(Beginning of Data to use)

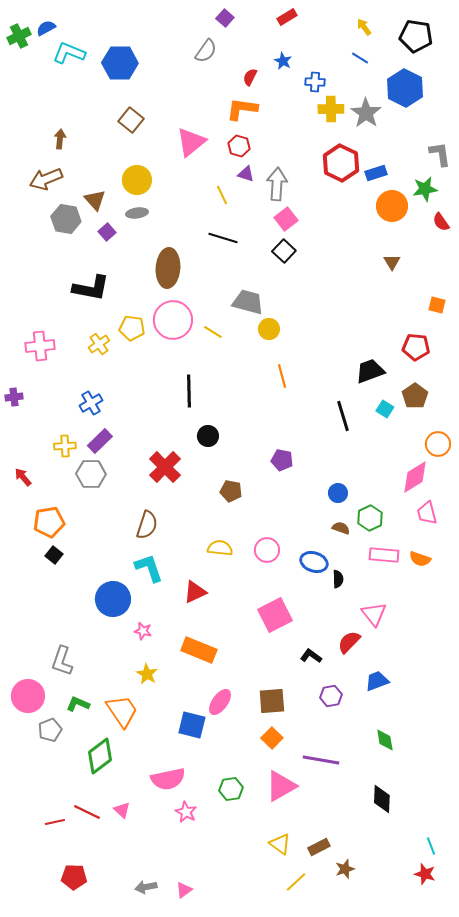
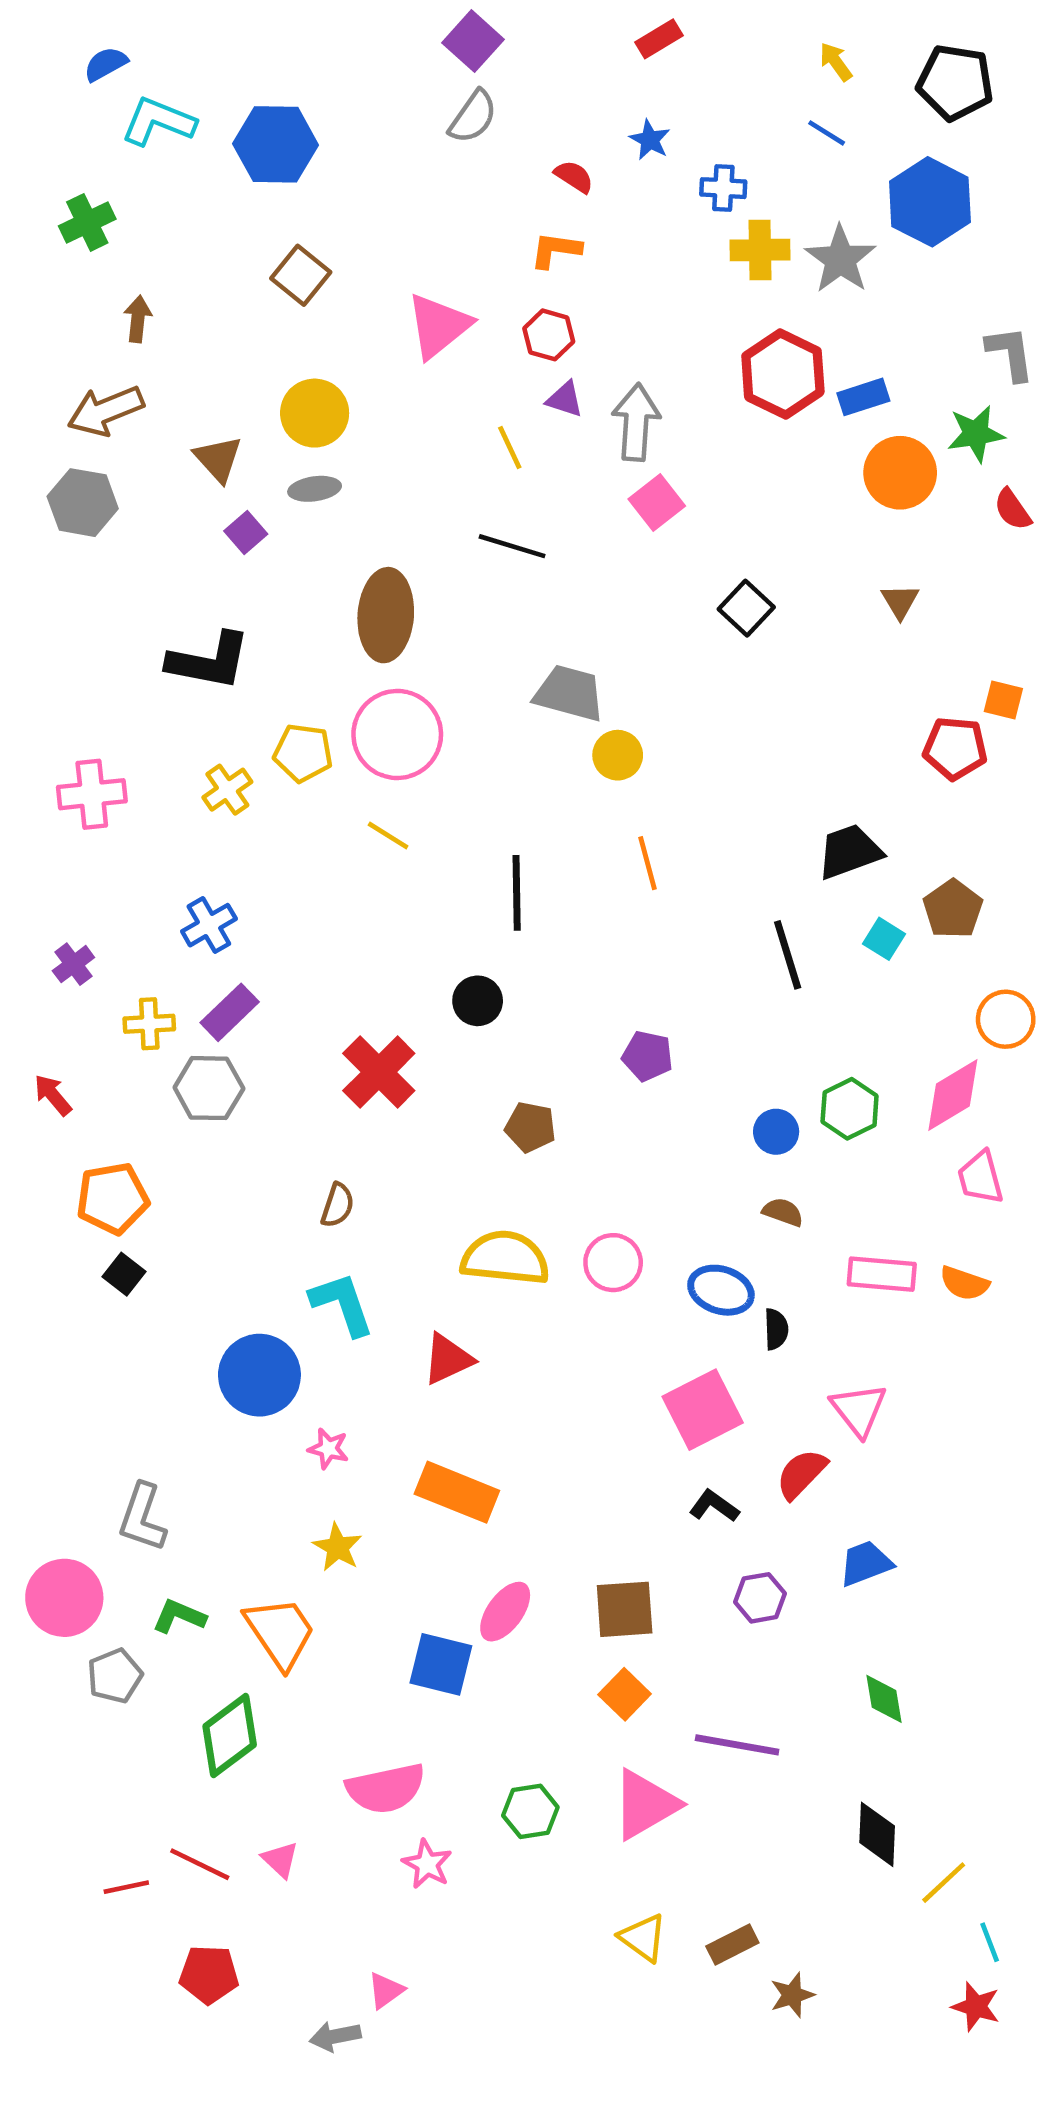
purple square: (225, 18) -> (473, 41), moved, size x1.4
green cross: (19, 36) -> (87, 222), moved
red semicircle: (250, 77) -> (574, 177), turned 96
orange L-shape: (242, 109) -> (556, 250), size x0.7
gray hexagon: (66, 219) -> (83, 503), moved
black square: (284, 251) -> (746, 608), moved
yellow line: (213, 332) -> (388, 836), moved
red pentagon: (416, 347) -> (955, 748), moved
black line: (189, 391) -> (517, 893), moved
purple cross: (14, 397) -> (73, 964), moved, turned -30
green hexagon: (370, 518) -> (850, 1109), moved
brown semicircle: (147, 525) -> (338, 1205), size x0.7
yellow semicircle: (220, 548) -> (505, 1258), size x1.5
pink square: (275, 615) -> (703, 1410), moved
red pentagon: (74, 877) -> (209, 1974), moved
yellow line: (296, 882) -> (944, 1883), moved
pink triangle: (184, 890) -> (386, 1990), moved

(End of Data to use)

The preceding entries are to be returned verbatim, with every picture excluded.

* Result of the task:
purple square: (225, 18) -> (473, 41), moved, size x1.4
green cross: (19, 36) -> (87, 222), moved
red semicircle: (250, 77) -> (574, 177), turned 96
orange L-shape: (242, 109) -> (556, 250), size x0.7
gray hexagon: (66, 219) -> (83, 503), moved
black square: (284, 251) -> (746, 608), moved
yellow line: (213, 332) -> (388, 836), moved
red pentagon: (416, 347) -> (955, 748), moved
black line: (189, 391) -> (517, 893), moved
purple cross: (14, 397) -> (73, 964), moved, turned -30
green hexagon: (370, 518) -> (850, 1109), moved
brown semicircle: (147, 525) -> (338, 1205), size x0.7
yellow semicircle: (220, 548) -> (505, 1258), size x1.5
pink square: (275, 615) -> (703, 1410), moved
red pentagon: (74, 877) -> (209, 1974), moved
yellow line: (296, 882) -> (944, 1883), moved
pink triangle: (184, 890) -> (386, 1990), moved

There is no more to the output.